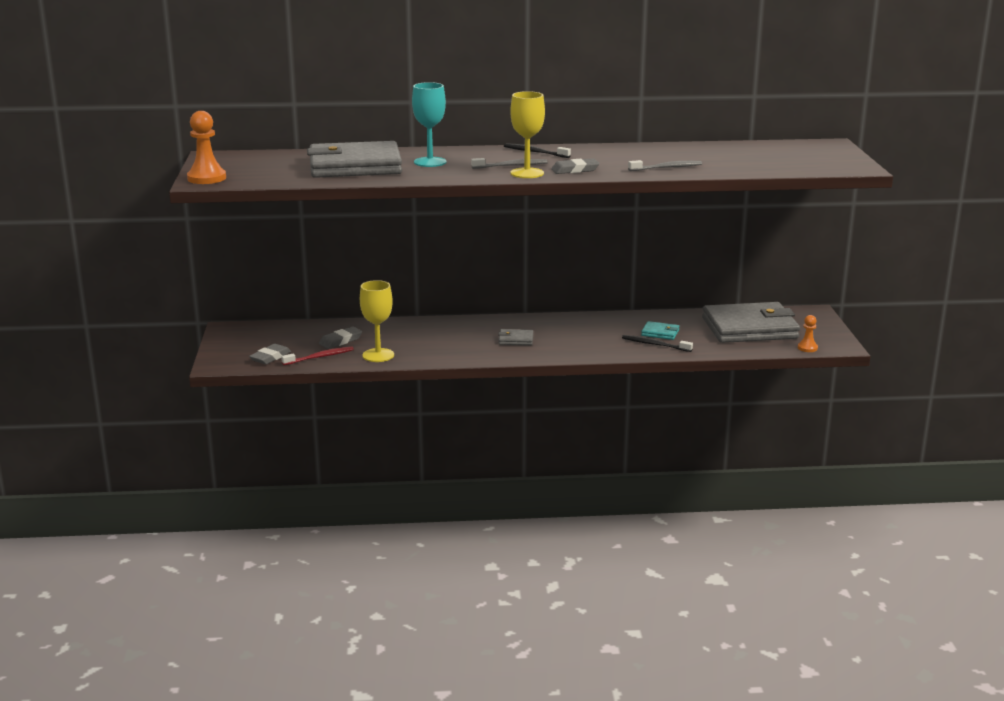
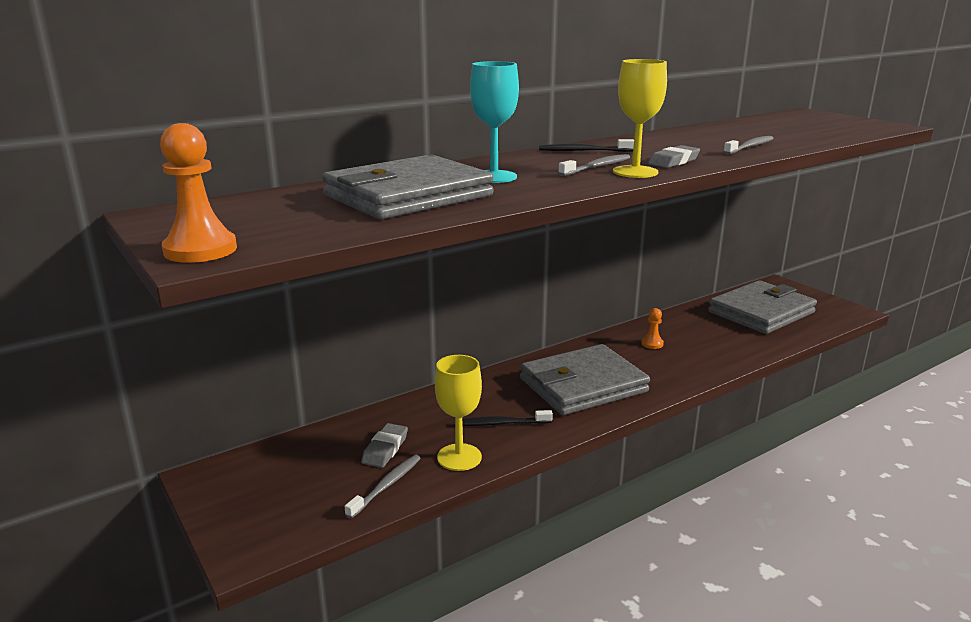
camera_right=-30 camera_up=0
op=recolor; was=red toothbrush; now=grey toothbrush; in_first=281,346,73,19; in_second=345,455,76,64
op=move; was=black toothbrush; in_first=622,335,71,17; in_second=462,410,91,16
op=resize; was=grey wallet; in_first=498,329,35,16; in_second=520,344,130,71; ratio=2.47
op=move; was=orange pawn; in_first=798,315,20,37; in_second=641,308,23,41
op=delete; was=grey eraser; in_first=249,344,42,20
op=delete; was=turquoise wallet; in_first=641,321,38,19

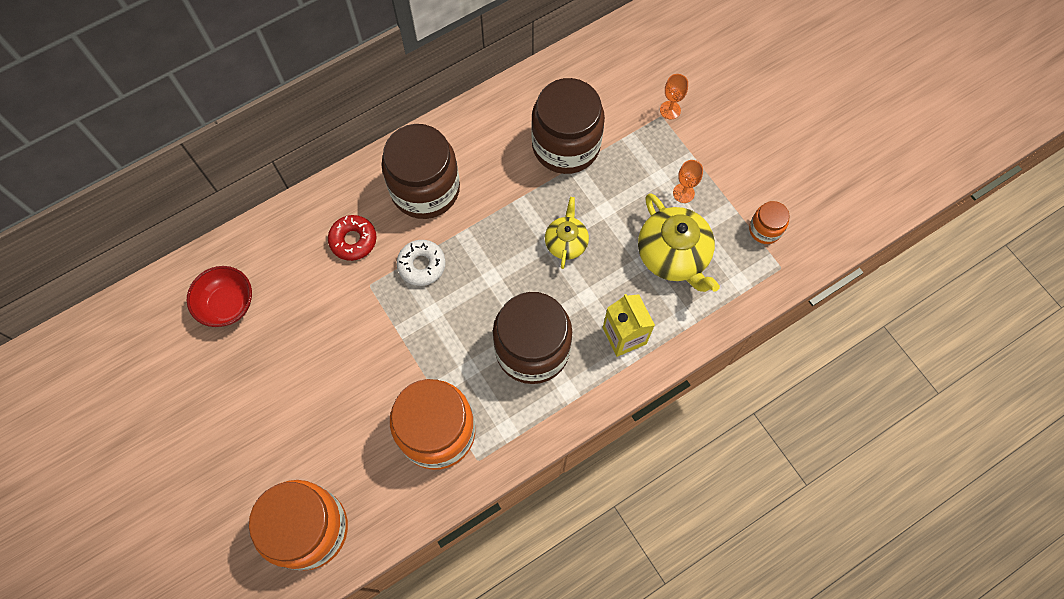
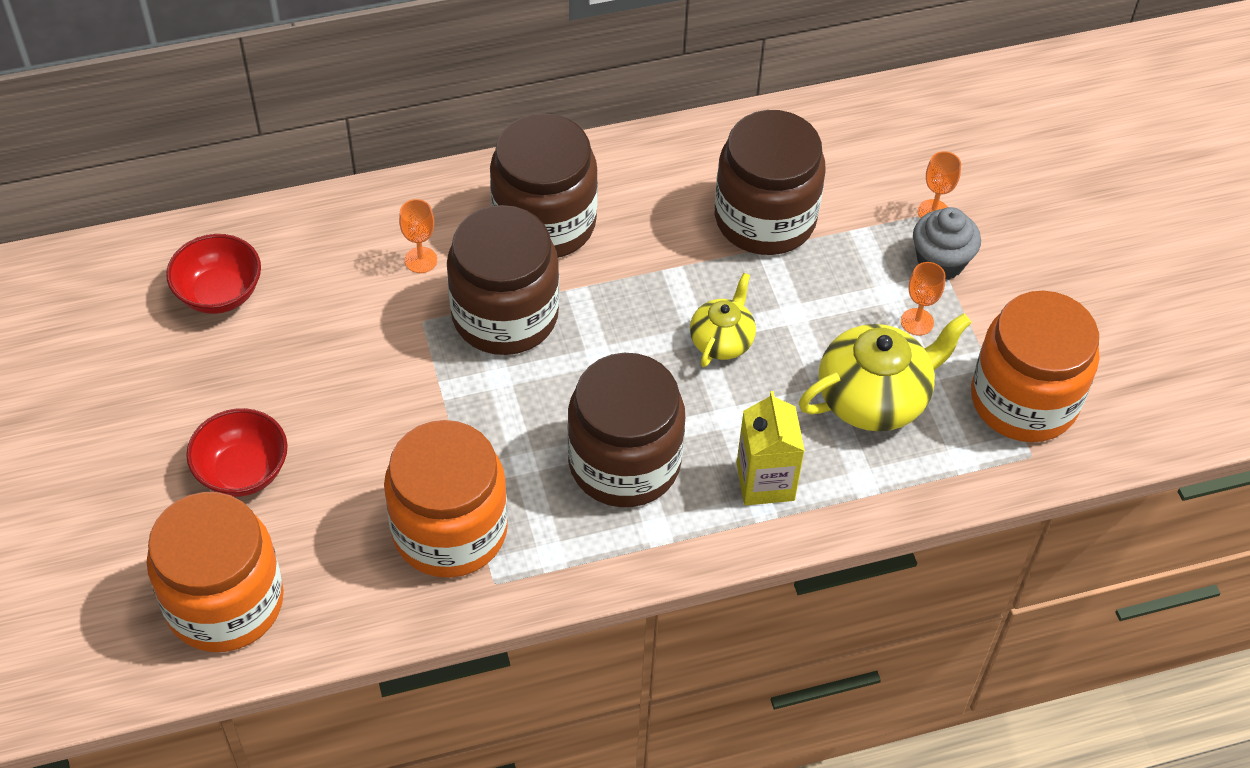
camera_right=15 camera_up=-15
op=insert; now=red bowl; in_second=186,408,102,89
op=replace; was=red donut; now=orange goblet; in_first=328,215,49,46; in_second=399,199,38,74
op=replace; was=white donut; now=brown jar; in_first=397,240,49,46; in_second=447,205,112,150
op=rotate; was=yellow teapot; in_first=638,193,82,99; in_second=799,313,173,118; clockwise=-105
op=insert; now=grey cupcake; in_second=913,207,68,73
op=resize; was=orange jar; in_first=749,201,40,43; in_second=971,291,128,151; ratio=2.13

# [TASK INSTRUCTIONS]
Each line that holds the string "move" counts once. Give the total for the listing and nothing else.

# [ANSWER TO THE EXERCISE]
2